Version difference data

- Opening Delimiter -

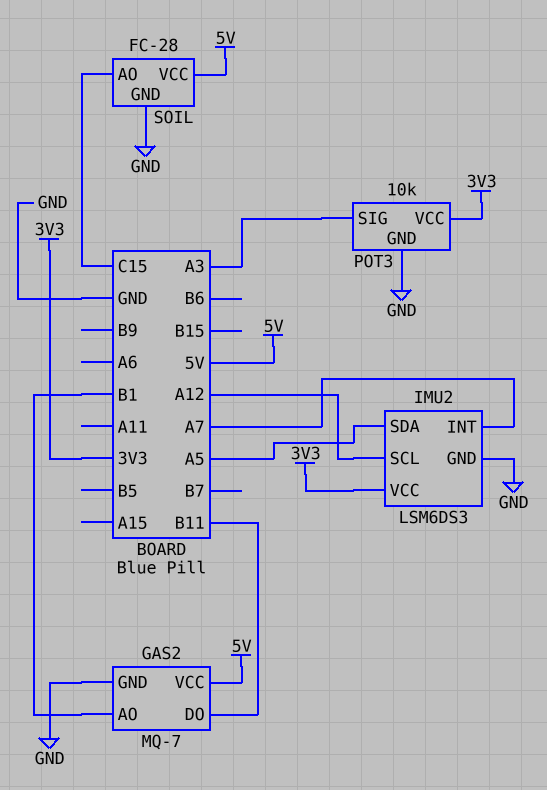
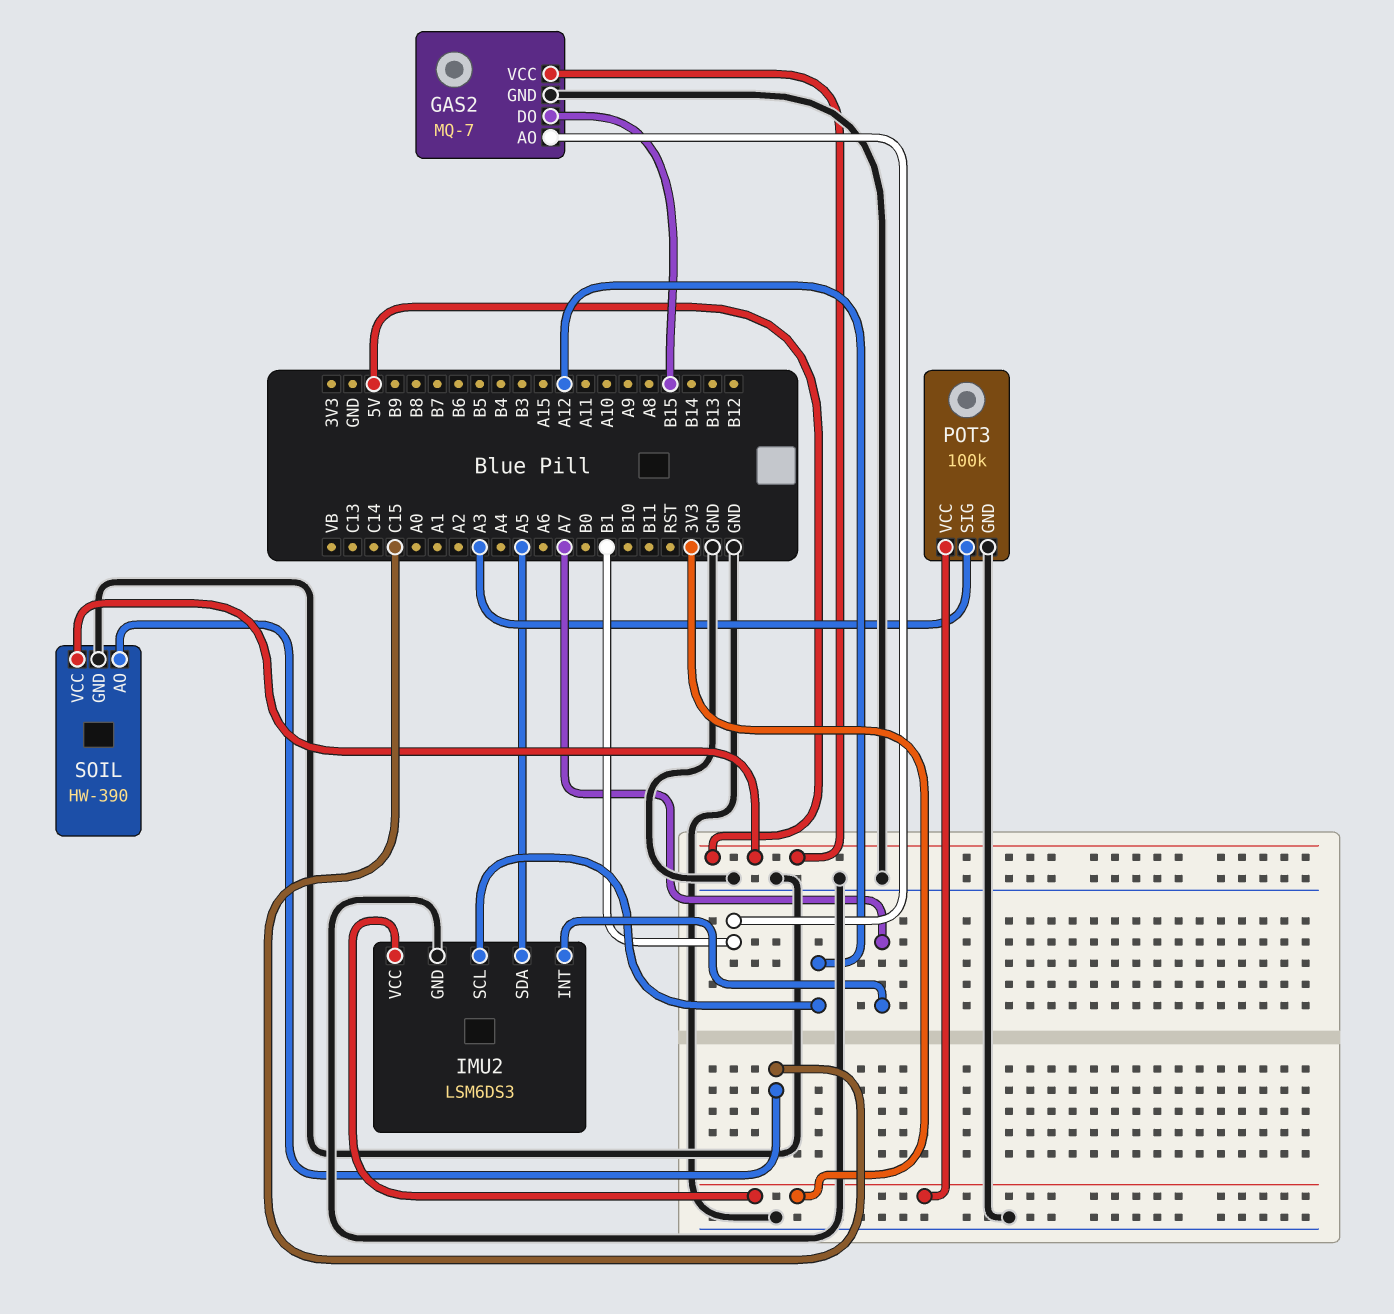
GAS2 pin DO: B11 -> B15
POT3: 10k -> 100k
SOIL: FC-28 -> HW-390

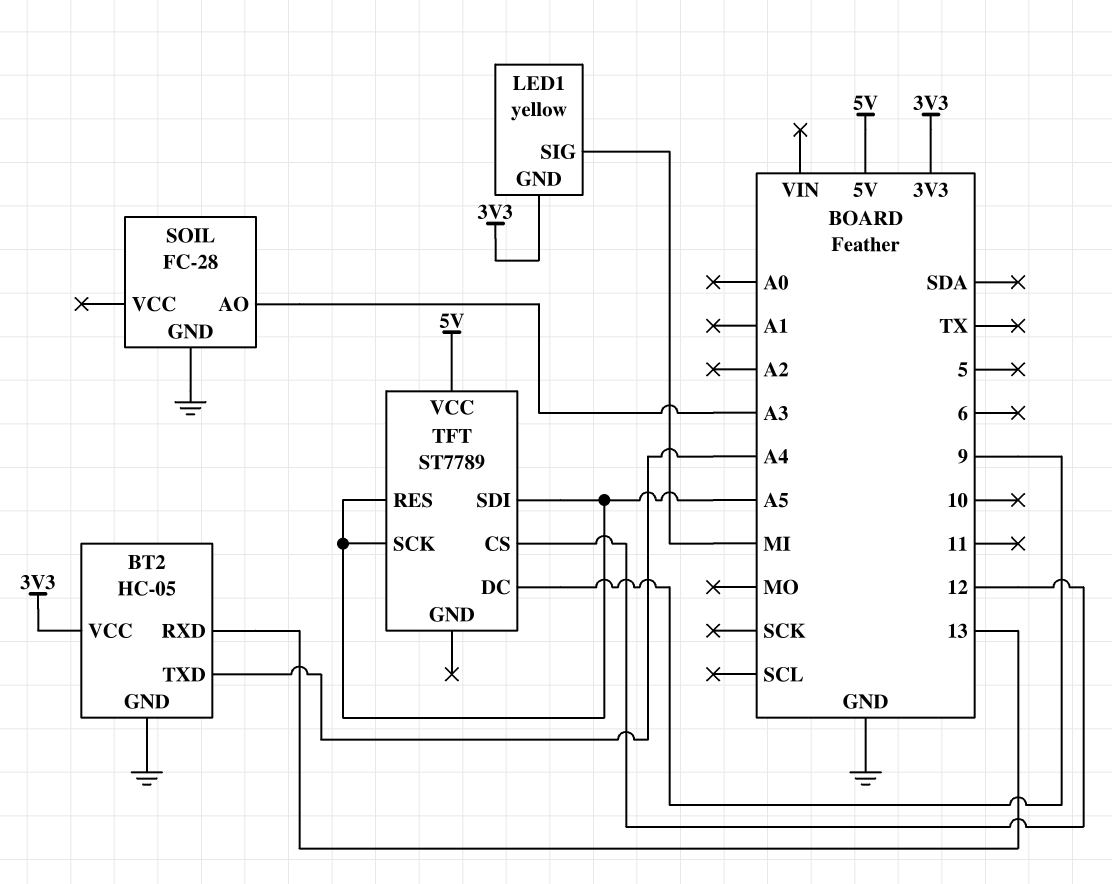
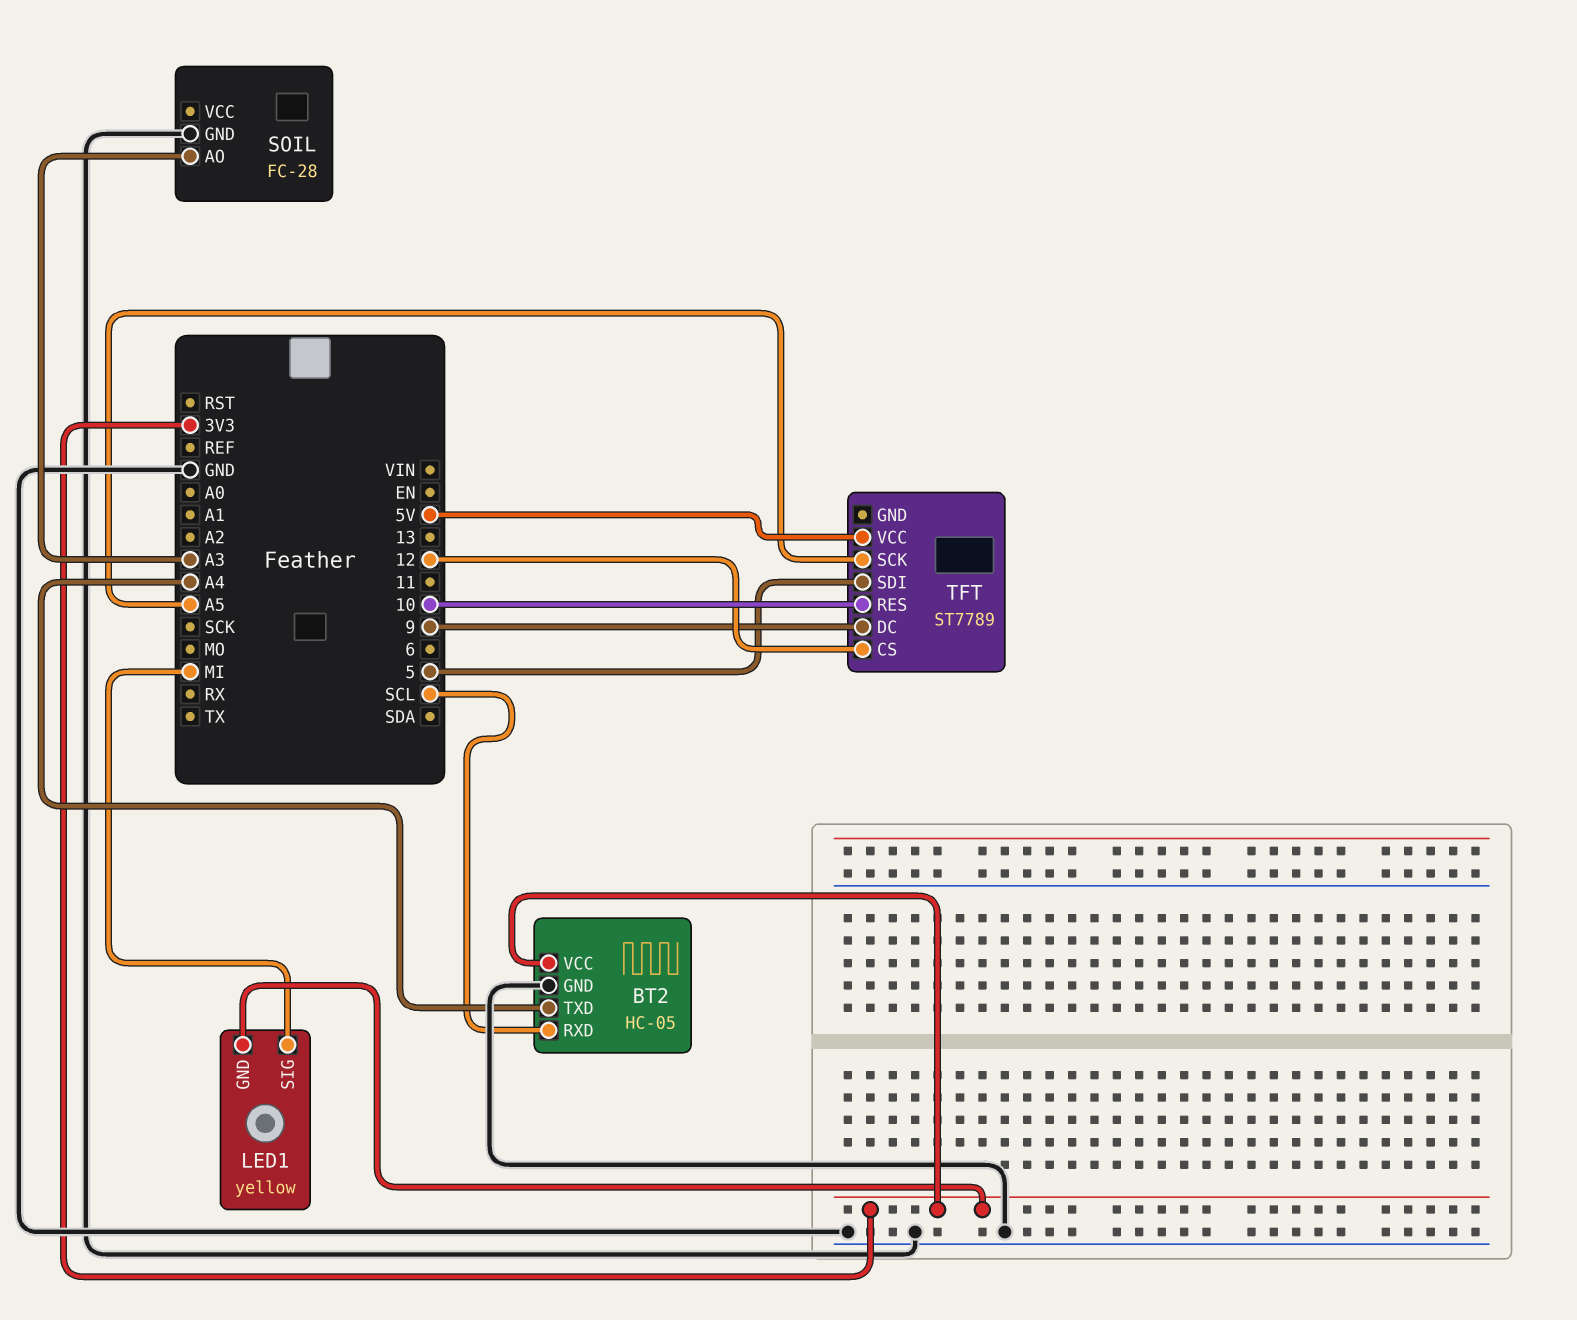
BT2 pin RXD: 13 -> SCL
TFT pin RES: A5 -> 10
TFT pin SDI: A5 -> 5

- Closing Delimiter -

◆ Work request ◆
Each line of the data should be printed again exactly. Please leave pictures out.

◆ Result of this exercise ◆
GAS2 pin DO: B11 -> B15
POT3: 10k -> 100k
SOIL: FC-28 -> HW-390

BT2 pin RXD: 13 -> SCL
TFT pin RES: A5 -> 10
TFT pin SDI: A5 -> 5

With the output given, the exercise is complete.